__EXCERPTED DATA__.
------------------------
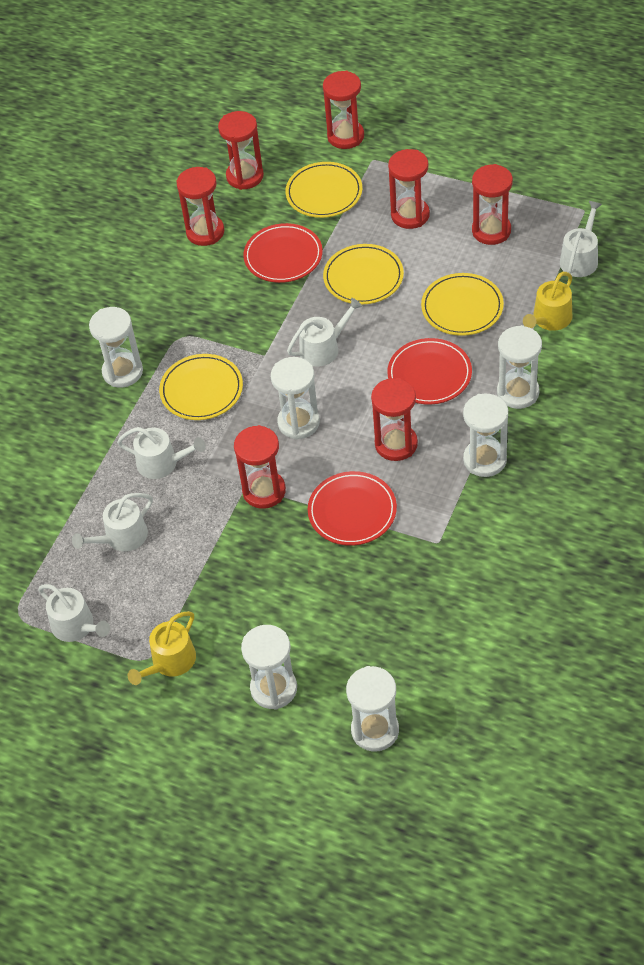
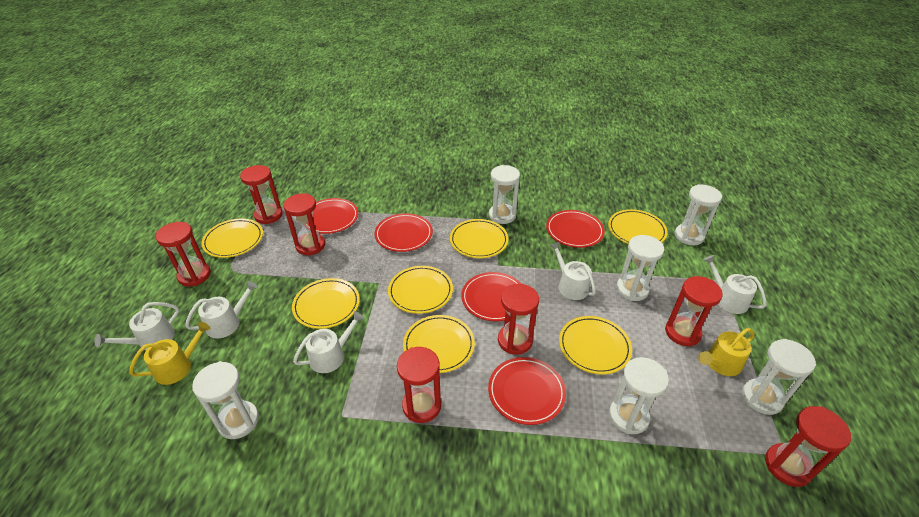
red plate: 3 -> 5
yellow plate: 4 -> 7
------------------------
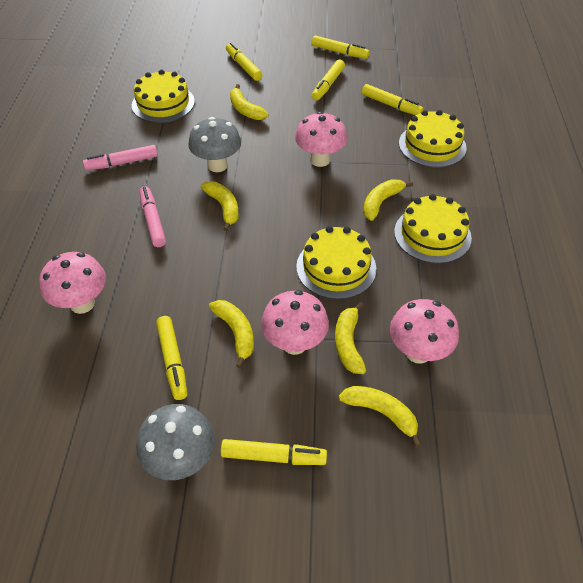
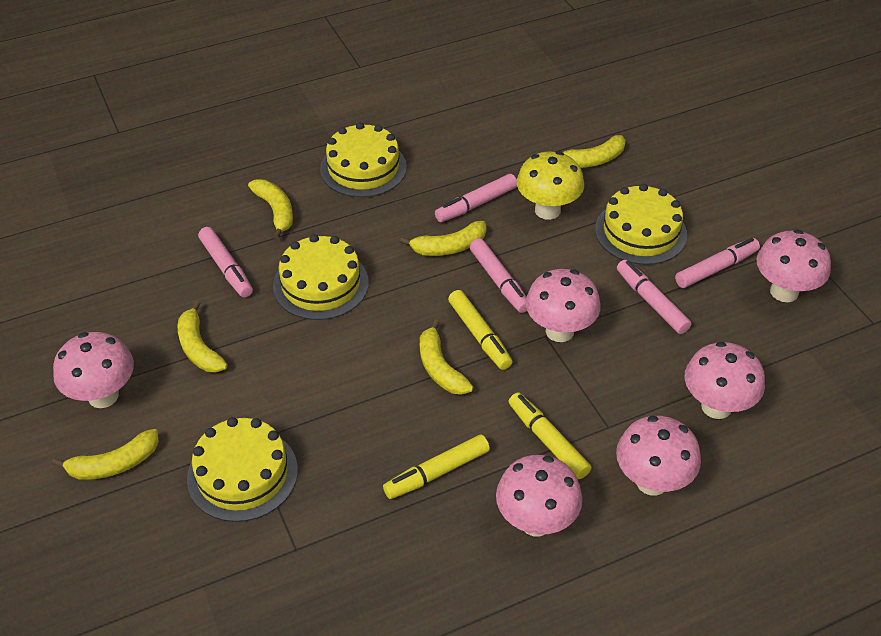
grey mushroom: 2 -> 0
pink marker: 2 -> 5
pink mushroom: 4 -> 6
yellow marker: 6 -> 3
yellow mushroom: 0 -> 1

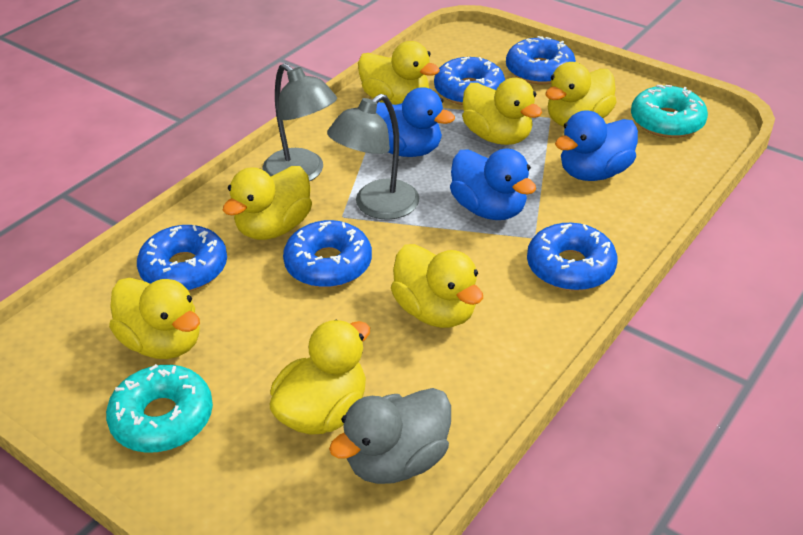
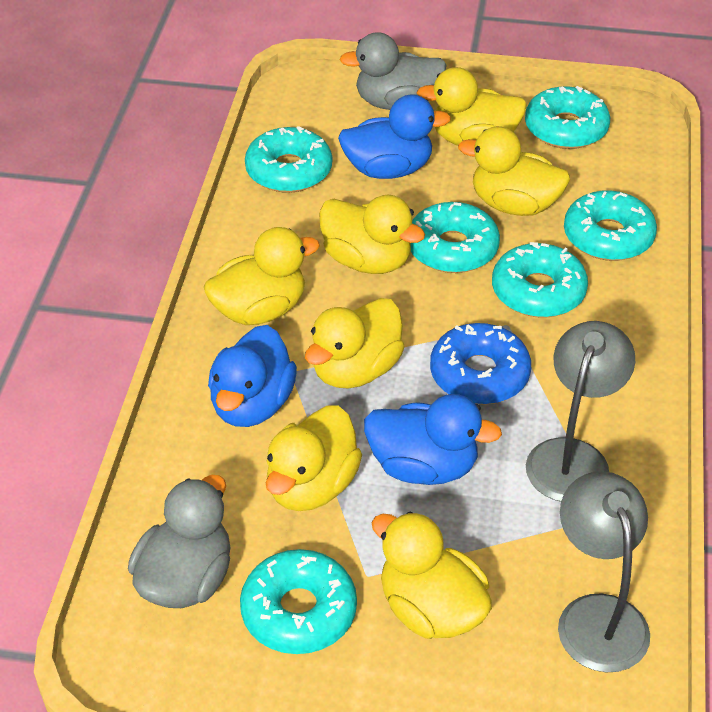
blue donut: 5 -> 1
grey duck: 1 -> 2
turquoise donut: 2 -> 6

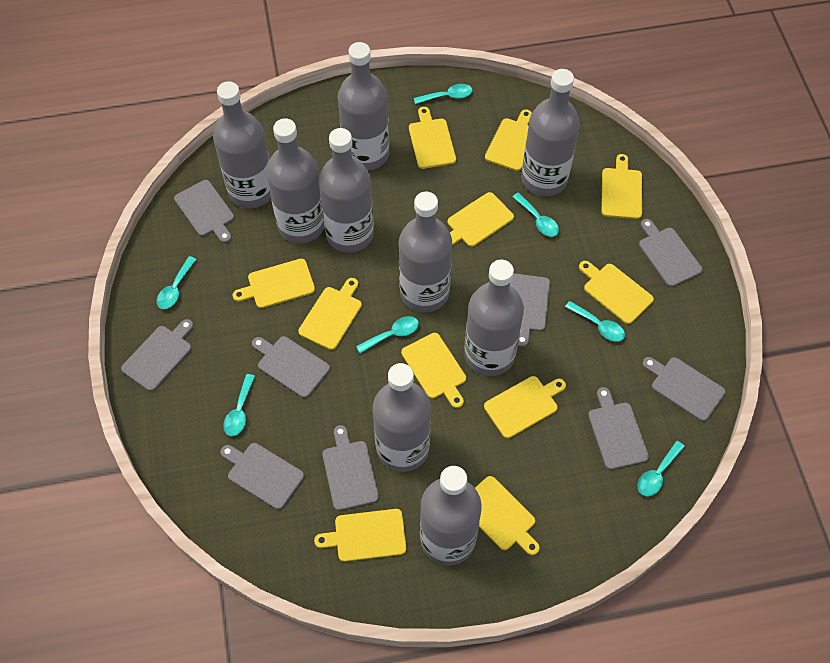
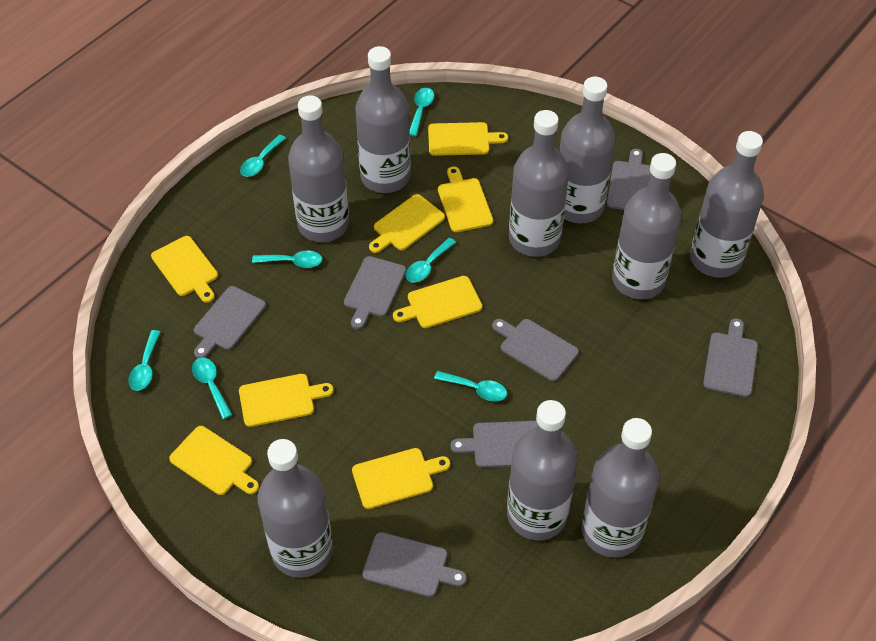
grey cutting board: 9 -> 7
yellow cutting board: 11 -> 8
------------------------
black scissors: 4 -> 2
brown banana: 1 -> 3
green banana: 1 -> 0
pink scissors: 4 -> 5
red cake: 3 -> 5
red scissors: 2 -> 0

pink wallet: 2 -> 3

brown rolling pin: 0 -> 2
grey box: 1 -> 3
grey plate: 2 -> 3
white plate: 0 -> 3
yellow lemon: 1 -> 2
------------------------
__TASK STATEMENT__. Repeat, word for word, the lines of the material above from the one holding "yellow marker: 6 -> 3" through the one holding "yellow cutting board: 11 -> 8". Leave out pictures.

__RESPONSE TO THIS EXERCISE__.
yellow marker: 6 -> 3
yellow mushroom: 0 -> 1

blue donut: 5 -> 1
grey duck: 1 -> 2
turquoise donut: 2 -> 6

grey cutting board: 9 -> 7
yellow cutting board: 11 -> 8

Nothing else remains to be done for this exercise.